** begin Provided material **

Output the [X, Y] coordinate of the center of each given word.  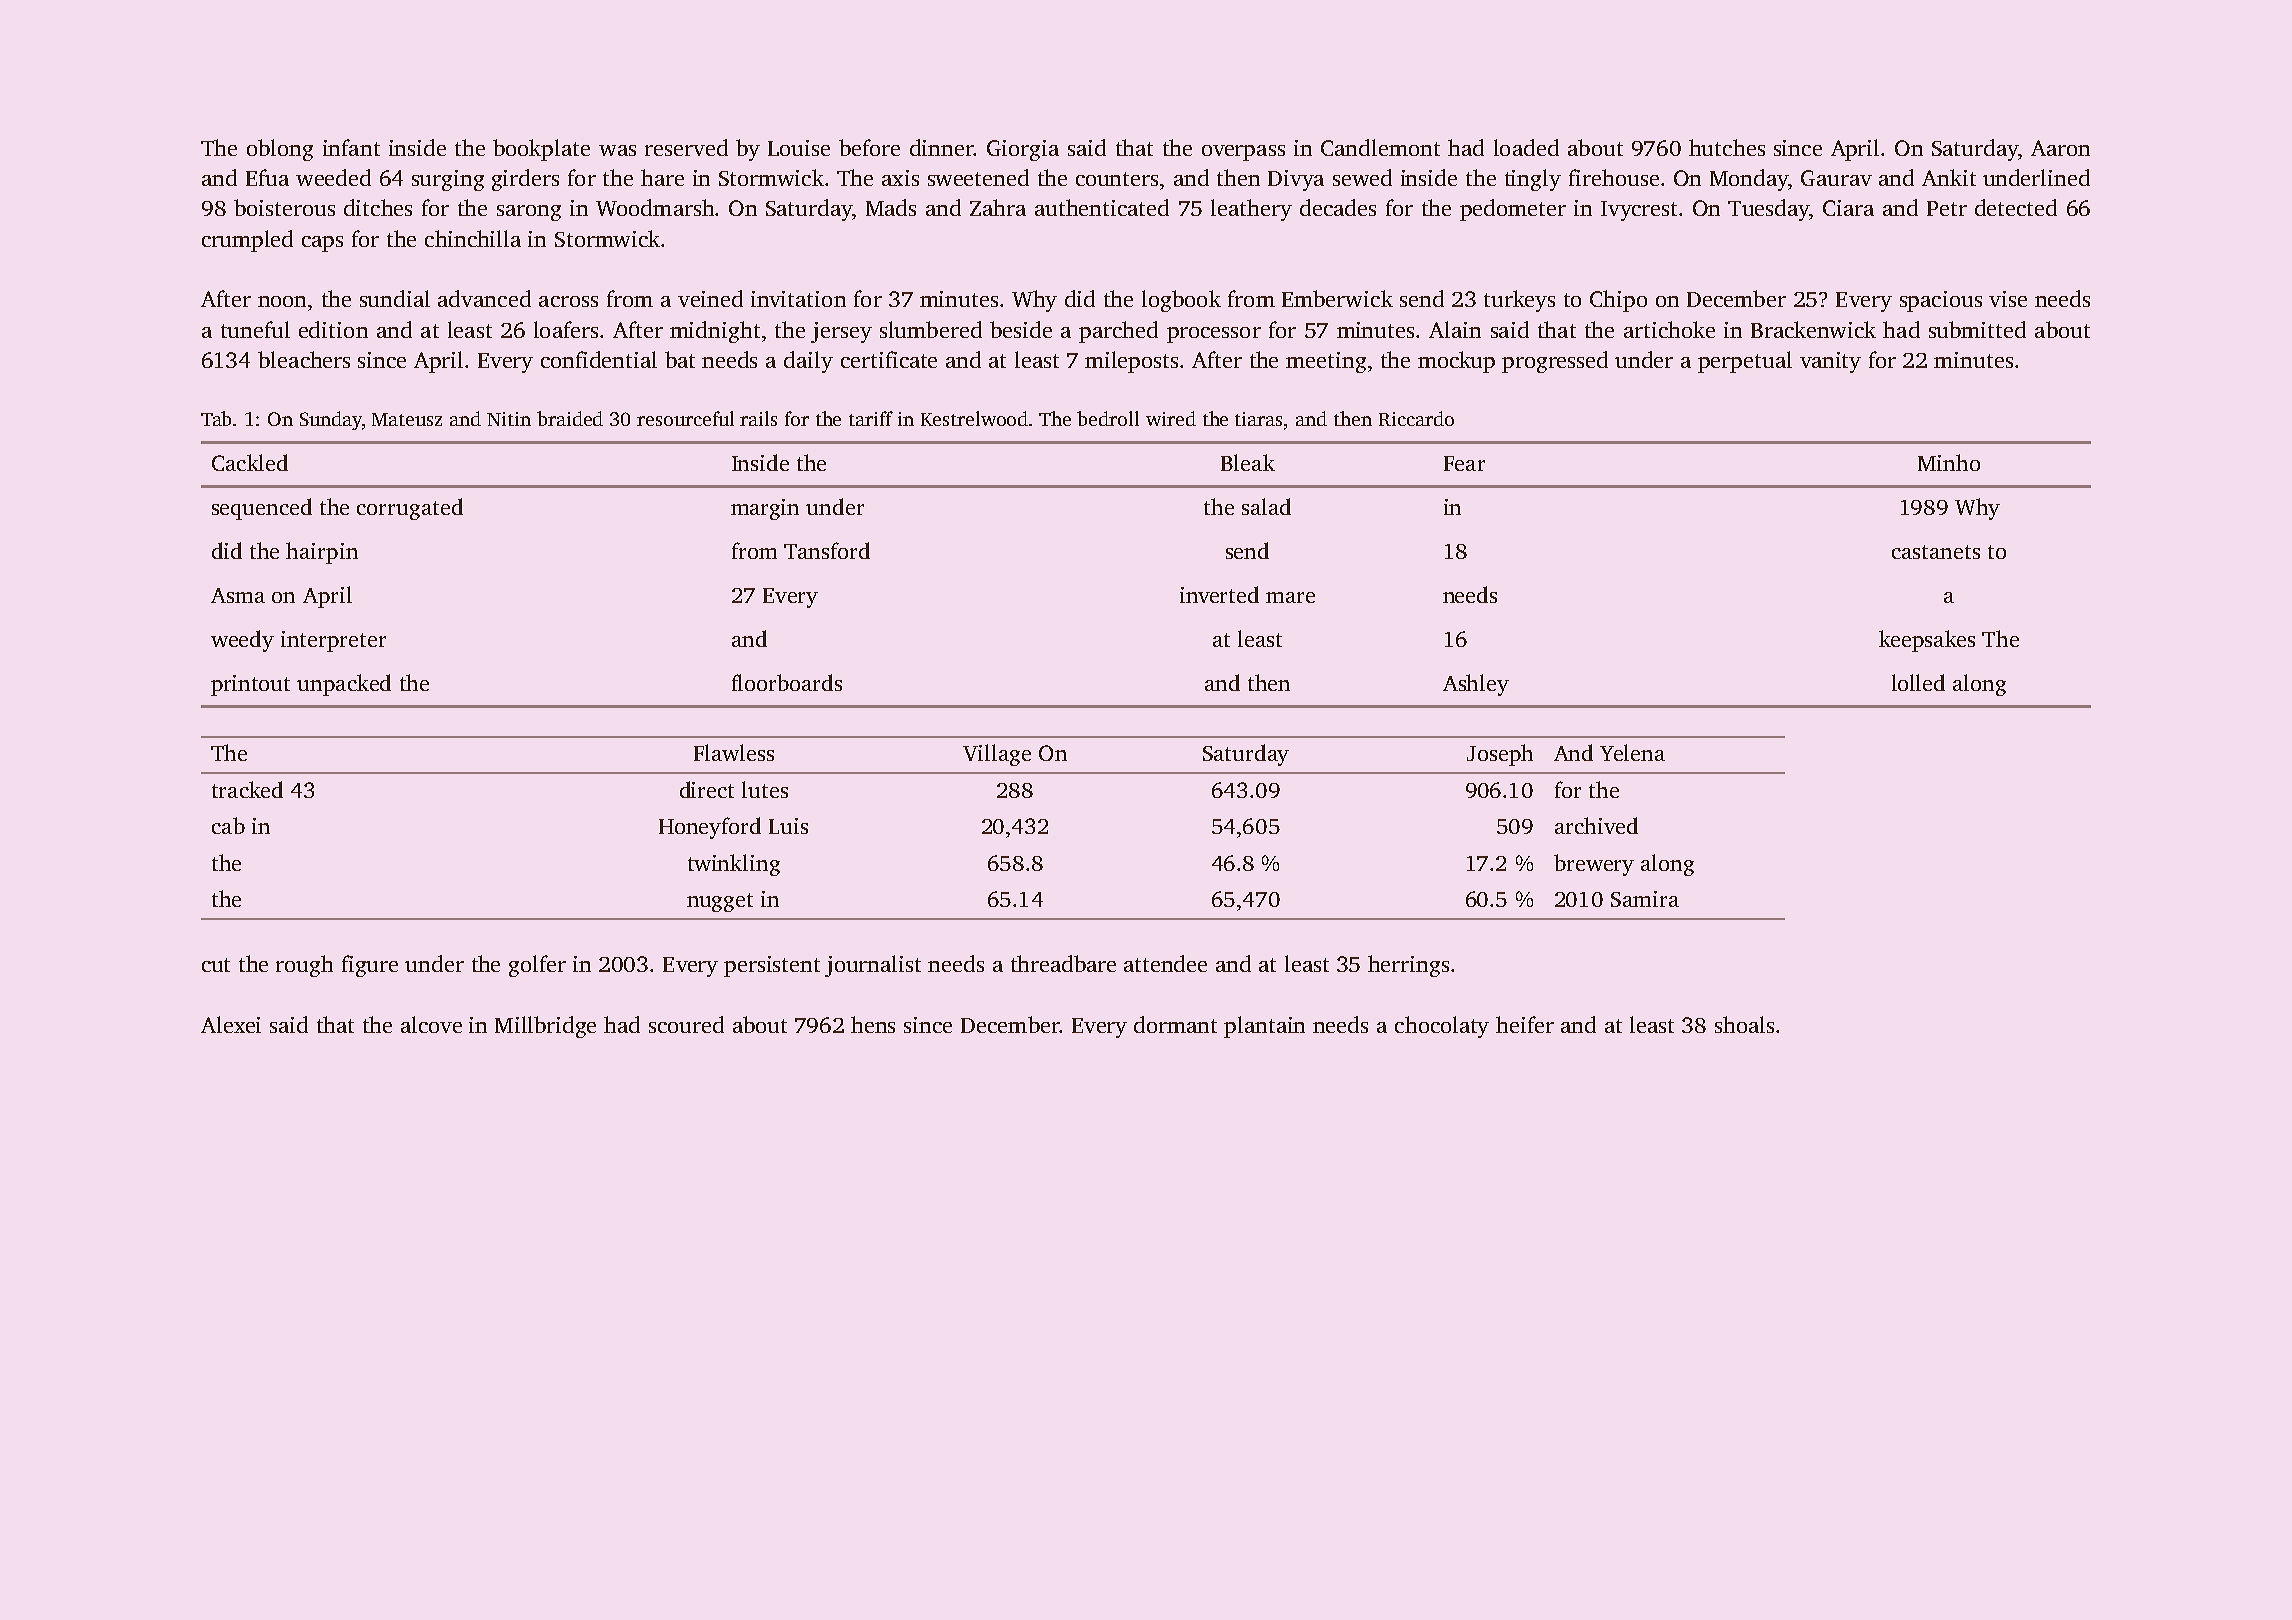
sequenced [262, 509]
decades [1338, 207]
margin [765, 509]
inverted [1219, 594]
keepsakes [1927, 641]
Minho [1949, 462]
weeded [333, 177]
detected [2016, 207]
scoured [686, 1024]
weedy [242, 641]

** end Provided material **
** begin Provided material **

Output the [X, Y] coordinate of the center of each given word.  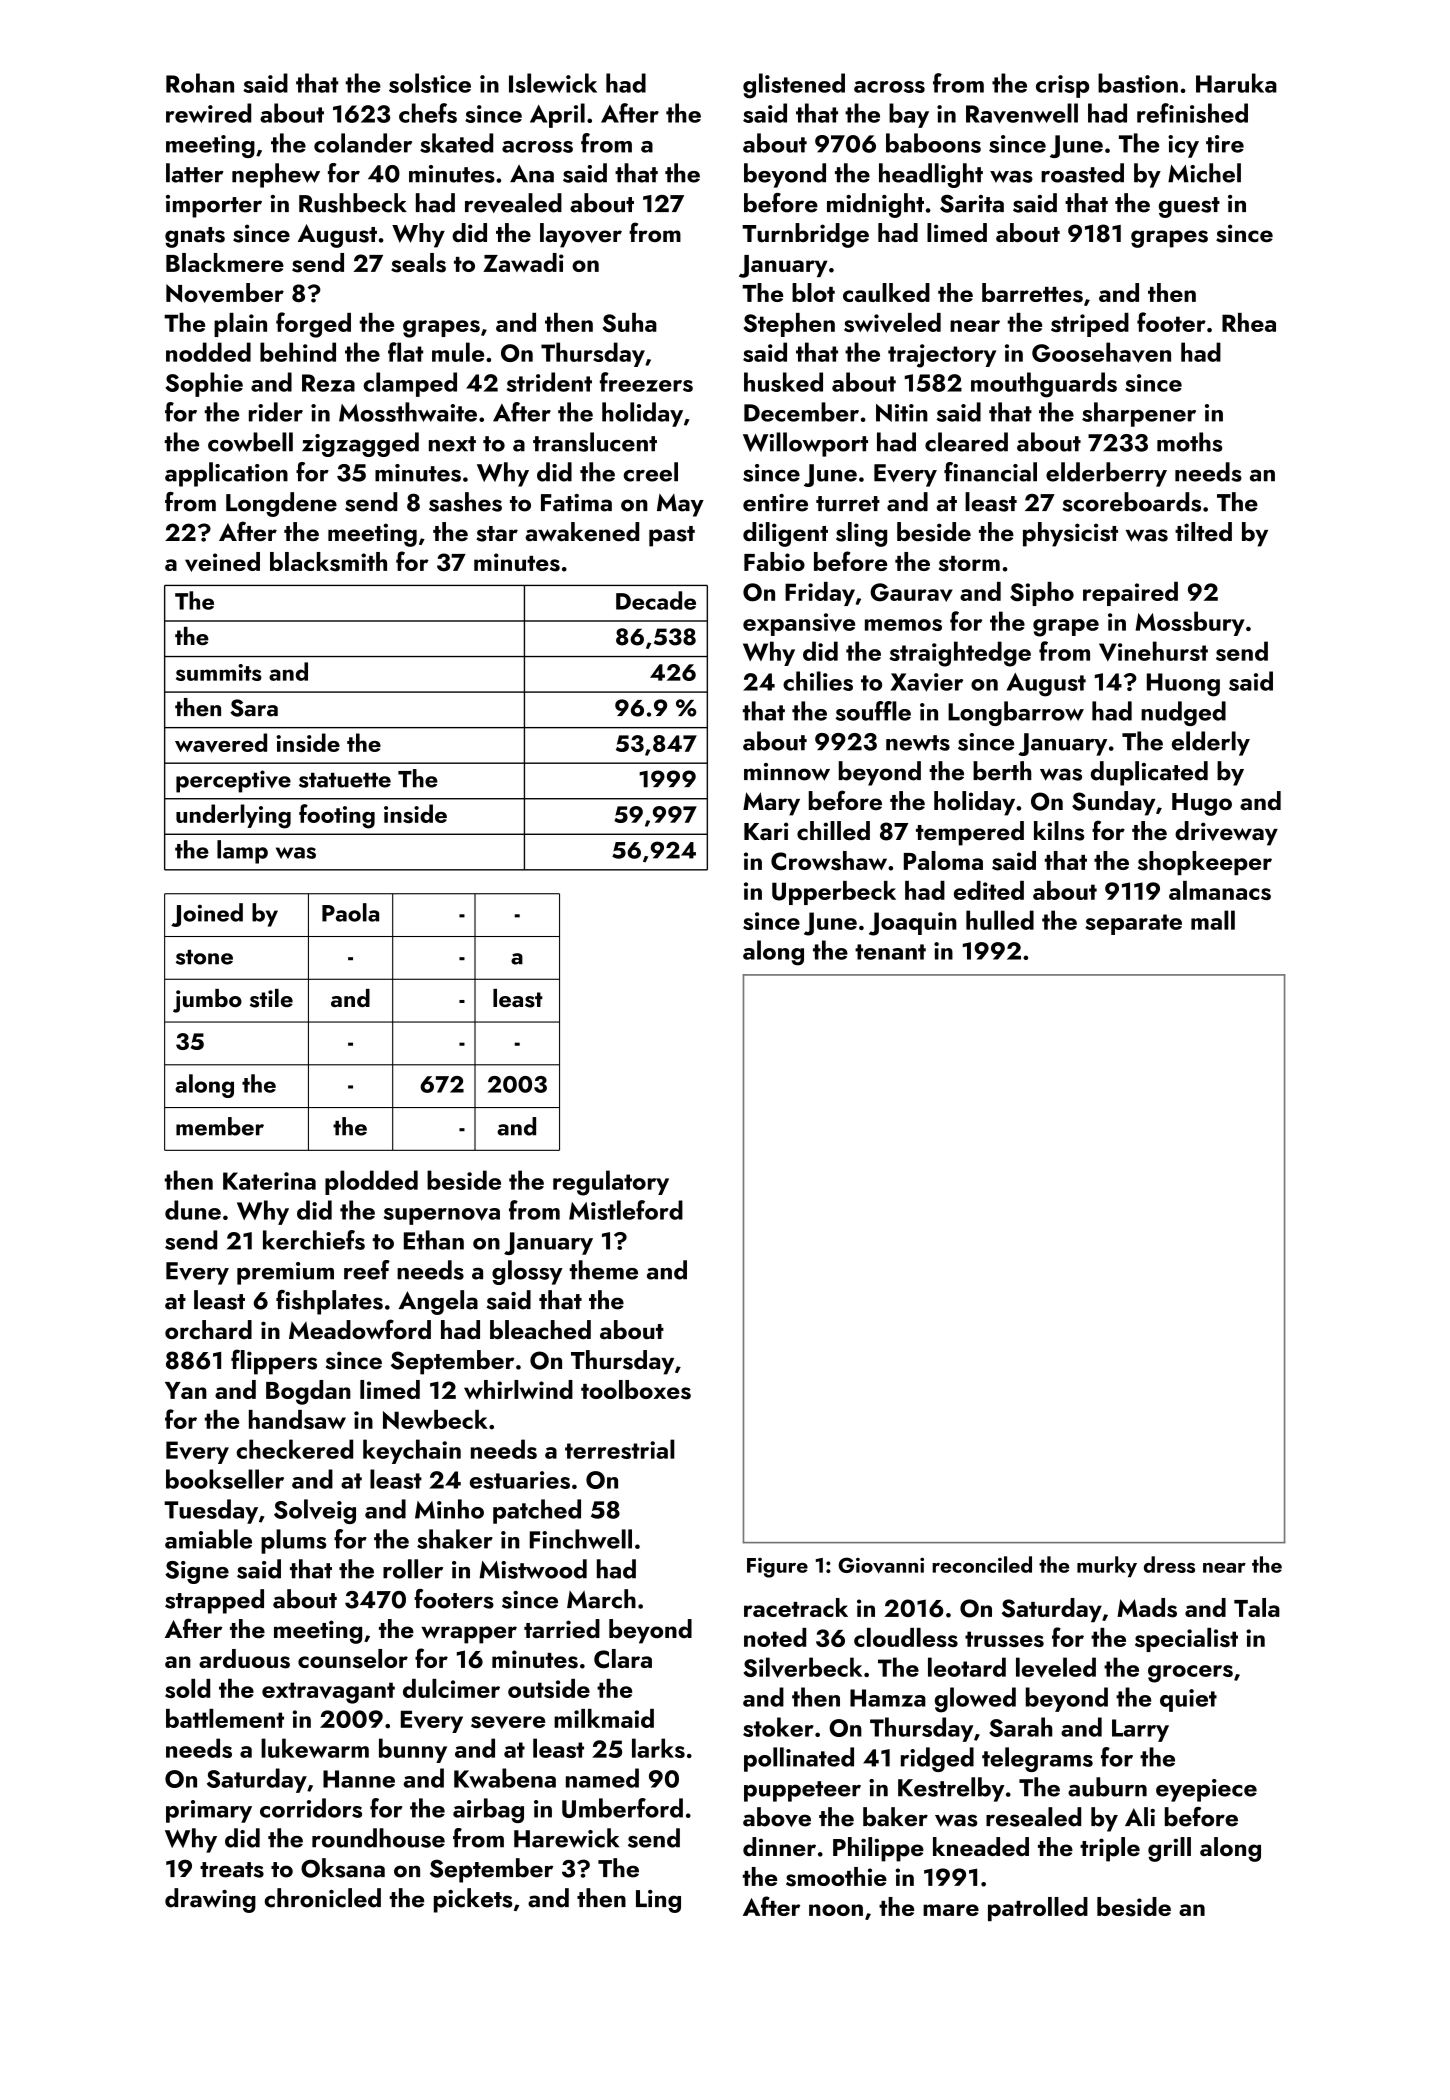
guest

** end Provided material **

Write out the material again from the line containing "margin [765, 509]" through the line containing "weedy [242, 641]", with "inverted" changed to "reversed" and nothing else altered.

» **Finished answer**:
margin [765, 509]
reversed [1219, 594]
keepsakes [1927, 641]
Minho [1949, 462]
weeded [333, 177]
detected [2016, 207]
scoured [686, 1024]
weedy [242, 641]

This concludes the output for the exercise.